### WHAT YOU WILL DO:
Looking at the data, count the lines where the word "cone" occurs and answer with only the number.

### ENTRIES SUPPLIED:
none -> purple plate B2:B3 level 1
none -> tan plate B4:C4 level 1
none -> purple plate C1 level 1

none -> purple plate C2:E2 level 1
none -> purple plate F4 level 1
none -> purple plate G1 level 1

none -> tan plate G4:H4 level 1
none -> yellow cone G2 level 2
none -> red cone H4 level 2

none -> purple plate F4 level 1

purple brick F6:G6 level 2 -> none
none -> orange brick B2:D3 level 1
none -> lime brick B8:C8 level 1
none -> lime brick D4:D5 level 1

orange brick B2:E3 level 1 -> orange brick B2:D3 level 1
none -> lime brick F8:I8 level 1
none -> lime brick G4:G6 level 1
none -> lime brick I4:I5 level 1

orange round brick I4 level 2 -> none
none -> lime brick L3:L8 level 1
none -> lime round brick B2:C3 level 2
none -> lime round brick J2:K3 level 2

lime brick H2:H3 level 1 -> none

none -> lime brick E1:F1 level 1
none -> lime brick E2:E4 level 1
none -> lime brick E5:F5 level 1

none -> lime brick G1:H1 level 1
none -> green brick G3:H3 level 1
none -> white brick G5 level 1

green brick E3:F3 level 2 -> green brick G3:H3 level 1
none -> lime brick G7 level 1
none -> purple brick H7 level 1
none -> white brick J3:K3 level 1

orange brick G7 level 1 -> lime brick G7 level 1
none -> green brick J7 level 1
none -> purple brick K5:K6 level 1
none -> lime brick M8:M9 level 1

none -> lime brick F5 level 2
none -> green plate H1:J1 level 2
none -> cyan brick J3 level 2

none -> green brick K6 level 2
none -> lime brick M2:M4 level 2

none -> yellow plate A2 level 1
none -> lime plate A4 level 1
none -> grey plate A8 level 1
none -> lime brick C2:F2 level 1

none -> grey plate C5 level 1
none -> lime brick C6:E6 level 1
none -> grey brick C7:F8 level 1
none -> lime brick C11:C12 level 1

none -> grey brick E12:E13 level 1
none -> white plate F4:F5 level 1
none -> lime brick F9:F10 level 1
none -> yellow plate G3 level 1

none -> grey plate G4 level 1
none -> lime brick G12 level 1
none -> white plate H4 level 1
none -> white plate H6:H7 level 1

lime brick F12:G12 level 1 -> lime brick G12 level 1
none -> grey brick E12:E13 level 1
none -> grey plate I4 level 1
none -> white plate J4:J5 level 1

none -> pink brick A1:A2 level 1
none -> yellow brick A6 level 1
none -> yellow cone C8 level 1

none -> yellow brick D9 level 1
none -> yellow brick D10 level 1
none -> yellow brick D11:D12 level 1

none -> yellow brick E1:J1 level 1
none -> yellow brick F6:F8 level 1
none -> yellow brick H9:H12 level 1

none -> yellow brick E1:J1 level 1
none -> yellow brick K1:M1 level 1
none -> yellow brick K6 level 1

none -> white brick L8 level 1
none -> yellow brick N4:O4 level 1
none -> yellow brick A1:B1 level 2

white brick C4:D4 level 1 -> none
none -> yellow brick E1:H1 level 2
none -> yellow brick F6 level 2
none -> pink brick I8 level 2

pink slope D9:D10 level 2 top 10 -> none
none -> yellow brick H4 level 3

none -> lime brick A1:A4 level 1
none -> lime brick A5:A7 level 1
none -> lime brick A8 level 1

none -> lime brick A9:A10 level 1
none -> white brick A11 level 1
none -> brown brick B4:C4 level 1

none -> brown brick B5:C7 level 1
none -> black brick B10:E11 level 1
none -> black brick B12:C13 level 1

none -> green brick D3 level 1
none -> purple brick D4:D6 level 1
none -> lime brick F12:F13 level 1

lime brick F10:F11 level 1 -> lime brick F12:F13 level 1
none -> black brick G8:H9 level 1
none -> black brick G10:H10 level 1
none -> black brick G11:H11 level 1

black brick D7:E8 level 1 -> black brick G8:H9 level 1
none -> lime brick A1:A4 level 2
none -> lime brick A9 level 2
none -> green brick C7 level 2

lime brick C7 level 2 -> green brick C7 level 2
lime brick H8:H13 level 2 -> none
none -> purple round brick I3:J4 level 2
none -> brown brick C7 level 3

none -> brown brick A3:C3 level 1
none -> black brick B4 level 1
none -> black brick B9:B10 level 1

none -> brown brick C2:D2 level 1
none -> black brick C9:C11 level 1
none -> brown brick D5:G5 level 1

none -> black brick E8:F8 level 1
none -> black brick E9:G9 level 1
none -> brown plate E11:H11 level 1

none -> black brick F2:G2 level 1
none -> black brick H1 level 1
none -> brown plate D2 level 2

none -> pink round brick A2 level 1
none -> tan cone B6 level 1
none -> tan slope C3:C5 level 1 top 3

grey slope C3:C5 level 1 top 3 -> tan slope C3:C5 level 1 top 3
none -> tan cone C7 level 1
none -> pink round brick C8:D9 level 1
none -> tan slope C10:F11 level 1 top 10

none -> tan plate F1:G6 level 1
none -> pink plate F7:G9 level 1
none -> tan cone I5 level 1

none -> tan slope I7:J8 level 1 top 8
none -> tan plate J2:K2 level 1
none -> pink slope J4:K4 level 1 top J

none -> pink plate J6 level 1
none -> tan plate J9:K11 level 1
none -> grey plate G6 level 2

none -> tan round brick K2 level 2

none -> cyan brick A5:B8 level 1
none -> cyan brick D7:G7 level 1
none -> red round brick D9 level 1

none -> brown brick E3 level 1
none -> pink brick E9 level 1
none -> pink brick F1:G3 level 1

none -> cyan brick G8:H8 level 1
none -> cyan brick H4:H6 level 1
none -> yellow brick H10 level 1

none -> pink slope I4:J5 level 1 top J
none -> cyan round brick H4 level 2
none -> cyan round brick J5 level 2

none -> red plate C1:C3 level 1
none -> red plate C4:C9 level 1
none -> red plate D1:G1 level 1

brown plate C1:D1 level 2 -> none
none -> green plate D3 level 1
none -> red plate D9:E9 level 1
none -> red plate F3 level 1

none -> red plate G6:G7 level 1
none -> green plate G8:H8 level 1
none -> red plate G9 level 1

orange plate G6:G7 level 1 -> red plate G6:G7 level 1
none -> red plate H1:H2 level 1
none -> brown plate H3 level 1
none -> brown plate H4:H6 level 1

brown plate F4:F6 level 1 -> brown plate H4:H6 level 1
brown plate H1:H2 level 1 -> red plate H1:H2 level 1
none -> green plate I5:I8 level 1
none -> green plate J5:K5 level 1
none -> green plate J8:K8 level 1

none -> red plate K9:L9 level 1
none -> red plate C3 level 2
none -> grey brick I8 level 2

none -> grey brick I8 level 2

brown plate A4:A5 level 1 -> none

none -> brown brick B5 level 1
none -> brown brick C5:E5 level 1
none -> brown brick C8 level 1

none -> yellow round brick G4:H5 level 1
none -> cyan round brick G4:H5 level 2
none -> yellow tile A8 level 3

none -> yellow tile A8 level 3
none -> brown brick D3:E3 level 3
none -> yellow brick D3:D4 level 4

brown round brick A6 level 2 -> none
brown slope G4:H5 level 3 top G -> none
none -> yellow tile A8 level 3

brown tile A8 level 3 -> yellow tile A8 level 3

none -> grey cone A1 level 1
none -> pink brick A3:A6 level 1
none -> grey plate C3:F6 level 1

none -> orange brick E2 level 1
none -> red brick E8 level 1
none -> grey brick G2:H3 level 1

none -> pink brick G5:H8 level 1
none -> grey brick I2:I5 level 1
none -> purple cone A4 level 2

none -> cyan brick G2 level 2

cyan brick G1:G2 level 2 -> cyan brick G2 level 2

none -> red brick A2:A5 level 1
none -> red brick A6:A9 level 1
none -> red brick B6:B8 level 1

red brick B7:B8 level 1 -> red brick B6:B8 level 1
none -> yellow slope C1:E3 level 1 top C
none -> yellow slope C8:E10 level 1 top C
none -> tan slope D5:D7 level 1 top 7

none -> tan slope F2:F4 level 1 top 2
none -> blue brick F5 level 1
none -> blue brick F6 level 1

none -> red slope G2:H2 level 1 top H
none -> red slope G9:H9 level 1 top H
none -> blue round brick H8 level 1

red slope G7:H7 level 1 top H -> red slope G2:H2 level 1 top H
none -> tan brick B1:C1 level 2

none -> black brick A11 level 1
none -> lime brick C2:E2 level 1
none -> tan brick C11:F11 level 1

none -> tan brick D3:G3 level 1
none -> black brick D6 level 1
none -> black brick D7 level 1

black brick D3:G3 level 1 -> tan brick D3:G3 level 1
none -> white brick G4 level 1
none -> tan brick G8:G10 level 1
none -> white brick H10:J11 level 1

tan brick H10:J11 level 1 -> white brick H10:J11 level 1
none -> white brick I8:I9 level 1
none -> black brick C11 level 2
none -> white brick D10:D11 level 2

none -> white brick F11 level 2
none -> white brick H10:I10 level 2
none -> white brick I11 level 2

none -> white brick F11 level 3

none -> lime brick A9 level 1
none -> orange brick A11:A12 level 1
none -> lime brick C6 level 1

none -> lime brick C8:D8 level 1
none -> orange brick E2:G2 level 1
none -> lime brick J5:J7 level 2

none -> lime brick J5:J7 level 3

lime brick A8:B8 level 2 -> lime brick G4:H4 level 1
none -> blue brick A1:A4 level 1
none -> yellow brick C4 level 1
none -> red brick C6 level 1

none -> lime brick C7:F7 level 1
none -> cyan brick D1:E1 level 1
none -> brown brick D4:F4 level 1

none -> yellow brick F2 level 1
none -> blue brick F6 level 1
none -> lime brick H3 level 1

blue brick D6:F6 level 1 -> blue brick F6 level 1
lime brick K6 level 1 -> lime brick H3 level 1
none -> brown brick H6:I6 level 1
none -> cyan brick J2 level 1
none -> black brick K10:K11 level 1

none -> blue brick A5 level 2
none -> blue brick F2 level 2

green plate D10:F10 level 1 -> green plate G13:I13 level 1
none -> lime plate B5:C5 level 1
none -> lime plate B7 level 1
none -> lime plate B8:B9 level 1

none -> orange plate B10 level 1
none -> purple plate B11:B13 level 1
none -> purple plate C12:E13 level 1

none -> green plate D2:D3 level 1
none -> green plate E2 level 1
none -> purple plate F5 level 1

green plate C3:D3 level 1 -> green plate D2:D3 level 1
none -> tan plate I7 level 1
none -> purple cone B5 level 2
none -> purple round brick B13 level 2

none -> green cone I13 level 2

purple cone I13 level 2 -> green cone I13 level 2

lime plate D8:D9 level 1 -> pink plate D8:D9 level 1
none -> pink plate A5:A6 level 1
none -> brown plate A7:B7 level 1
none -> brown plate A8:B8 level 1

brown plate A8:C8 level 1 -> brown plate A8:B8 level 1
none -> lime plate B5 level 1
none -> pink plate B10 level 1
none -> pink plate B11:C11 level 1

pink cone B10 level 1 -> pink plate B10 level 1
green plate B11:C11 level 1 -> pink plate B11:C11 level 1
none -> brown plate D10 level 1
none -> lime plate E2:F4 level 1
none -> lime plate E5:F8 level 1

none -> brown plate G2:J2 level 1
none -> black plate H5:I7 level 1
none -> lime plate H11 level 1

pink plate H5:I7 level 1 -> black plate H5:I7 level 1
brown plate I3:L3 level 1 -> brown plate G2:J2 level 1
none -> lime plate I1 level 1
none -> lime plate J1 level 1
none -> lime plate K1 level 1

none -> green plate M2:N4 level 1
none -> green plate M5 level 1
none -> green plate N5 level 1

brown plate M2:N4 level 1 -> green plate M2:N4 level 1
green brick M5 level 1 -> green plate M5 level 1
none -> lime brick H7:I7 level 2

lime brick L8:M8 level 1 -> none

### RESPONSE BELOW:
12